Dataset excerpts:
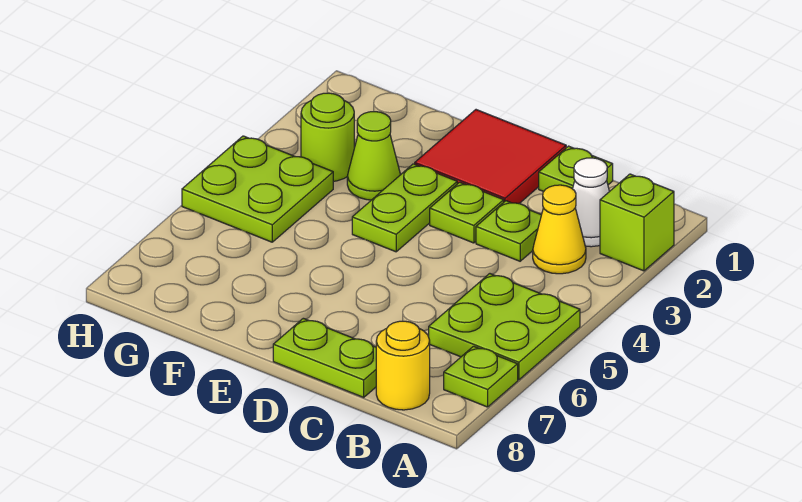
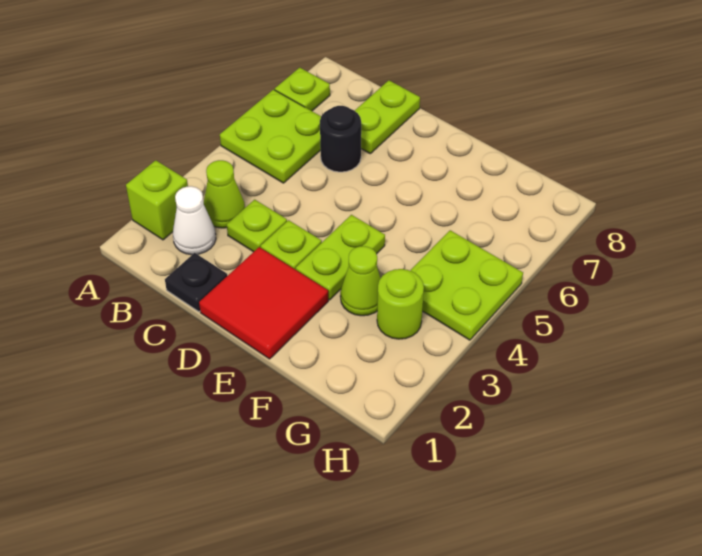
yellow cone B3 level 1 -> lime cone B3 level 1
yellow round brick B8 level 1 -> none
lime plate C1 level 1 -> black plate C1 level 1
none -> black round brick C6 level 1
lime plate C8:D8 level 1 -> lime plate C7:C8 level 1

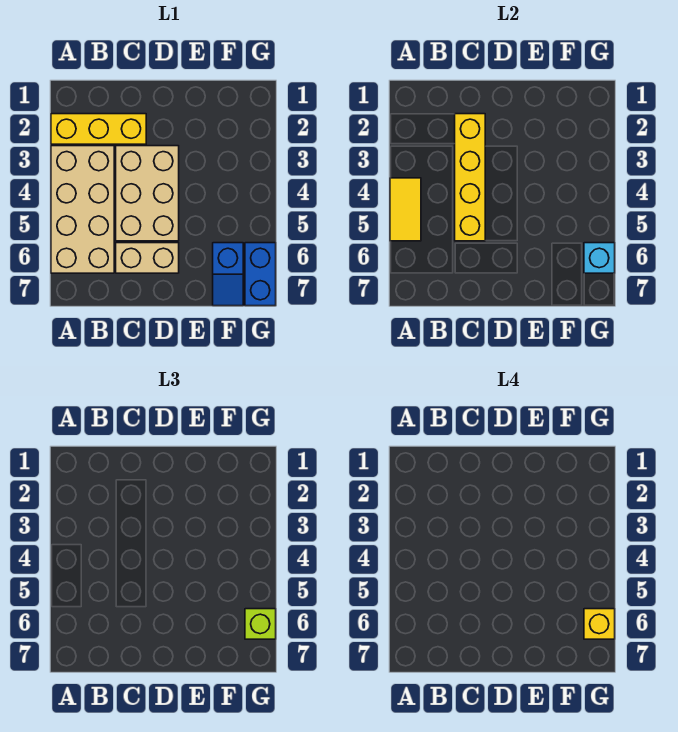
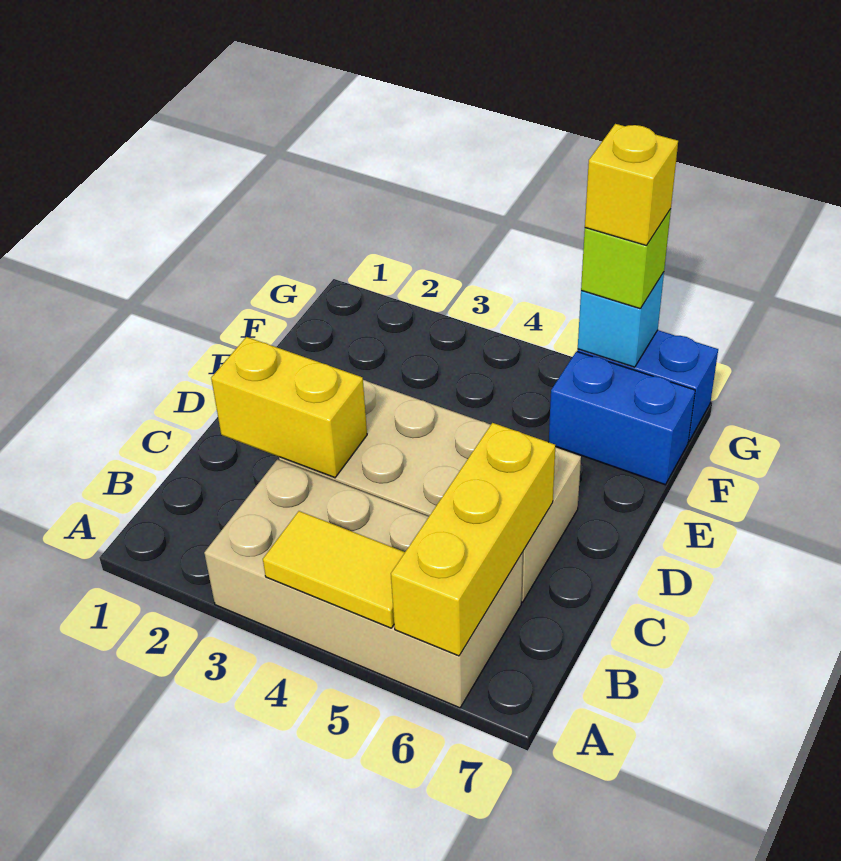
yellow brick A2:C2 level 1 -> yellow brick A6:C6 level 2
yellow brick C2:C5 level 2 -> yellow brick C2:C3 level 2
blue slope F6:F7 level 1 top 6 -> blue brick F6:F7 level 1

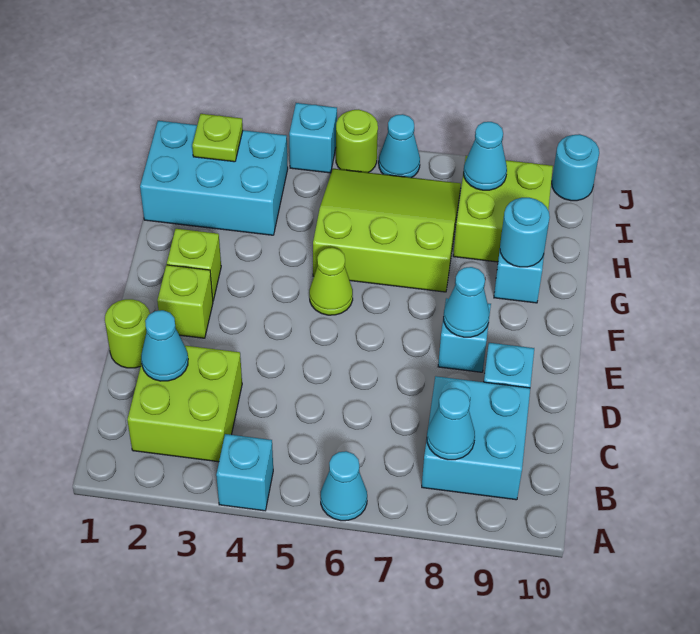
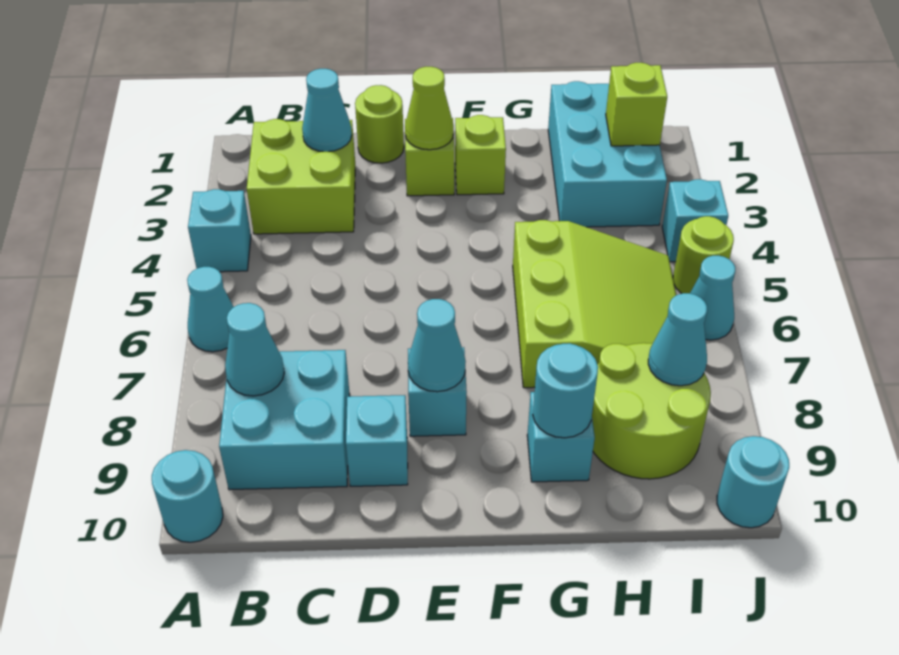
none -> cyan round brick A10 level 1
lime cone F5 level 1 -> lime cone E2 level 2
lime brick H8:I9 level 1 -> lime round brick H8:I9 level 1
lime plate I2 level 2 -> lime brick I2 level 2

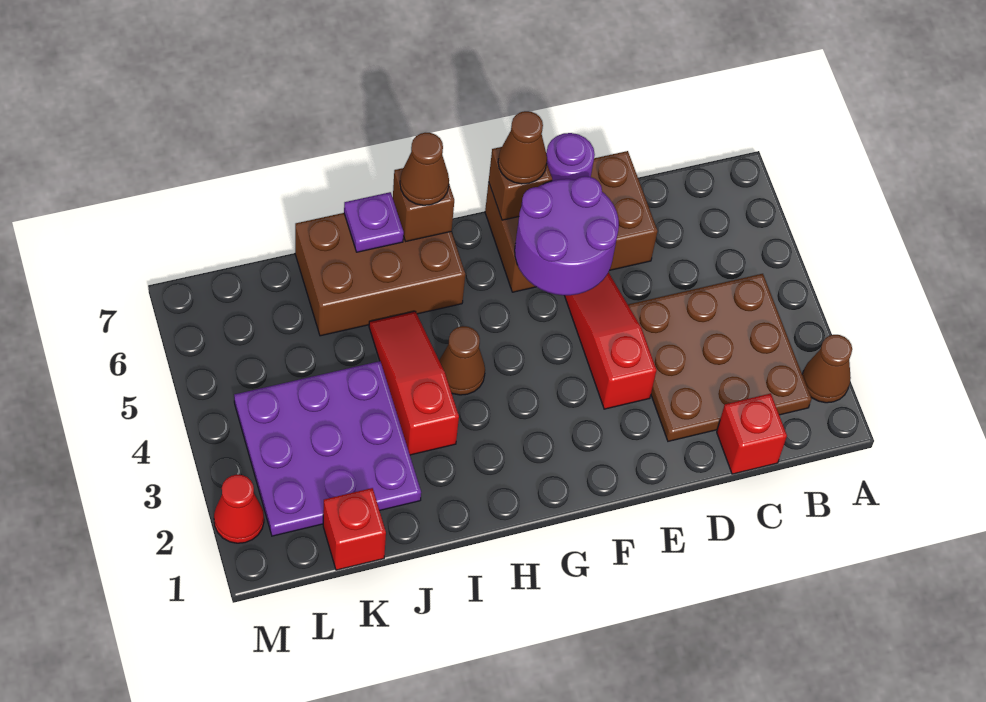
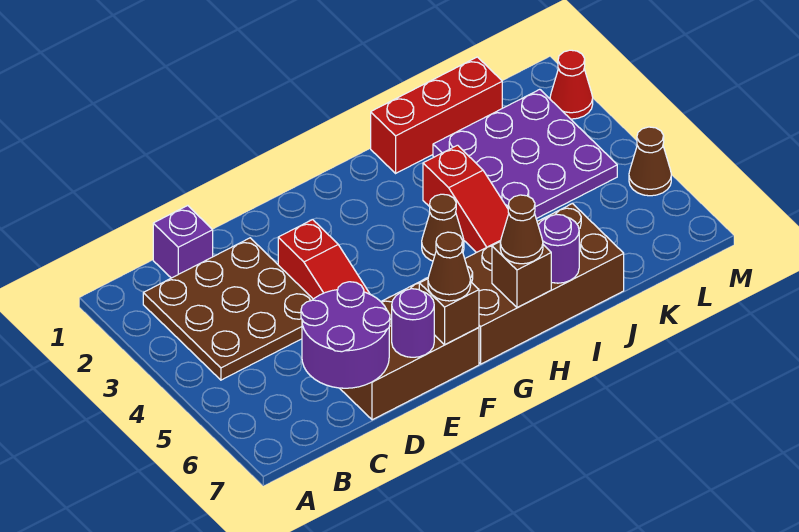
brown cone A2 level 1 -> brown cone M5 level 1
red brick C1 level 1 -> purple brick C1 level 1
purple round brick E5:F6 level 2 -> purple round brick C6:D7 level 2
brown brick H6:J7 level 1 -> brown brick G6:J7 level 1
purple plate I7 level 2 -> purple round brick I7 level 2
red brick K1 level 1 -> red brick I1:K1 level 1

Instructions to follow: Here the job is to print all the data exactly, skipping any image.

Task answer:
yellow cone B3 level 1 -> lime cone B3 level 1
yellow round brick B8 level 1 -> none
lime plate C1 level 1 -> black plate C1 level 1
none -> black round brick C6 level 1
lime plate C8:D8 level 1 -> lime plate C7:C8 level 1

yellow brick A2:C2 level 1 -> yellow brick A6:C6 level 2
yellow brick C2:C5 level 2 -> yellow brick C2:C3 level 2
blue slope F6:F7 level 1 top 6 -> blue brick F6:F7 level 1

none -> cyan round brick A10 level 1
lime cone F5 level 1 -> lime cone E2 level 2
lime brick H8:I9 level 1 -> lime round brick H8:I9 level 1
lime plate I2 level 2 -> lime brick I2 level 2

brown cone A2 level 1 -> brown cone M5 level 1
red brick C1 level 1 -> purple brick C1 level 1
purple round brick E5:F6 level 2 -> purple round brick C6:D7 level 2
brown brick H6:J7 level 1 -> brown brick G6:J7 level 1
purple plate I7 level 2 -> purple round brick I7 level 2
red brick K1 level 1 -> red brick I1:K1 level 1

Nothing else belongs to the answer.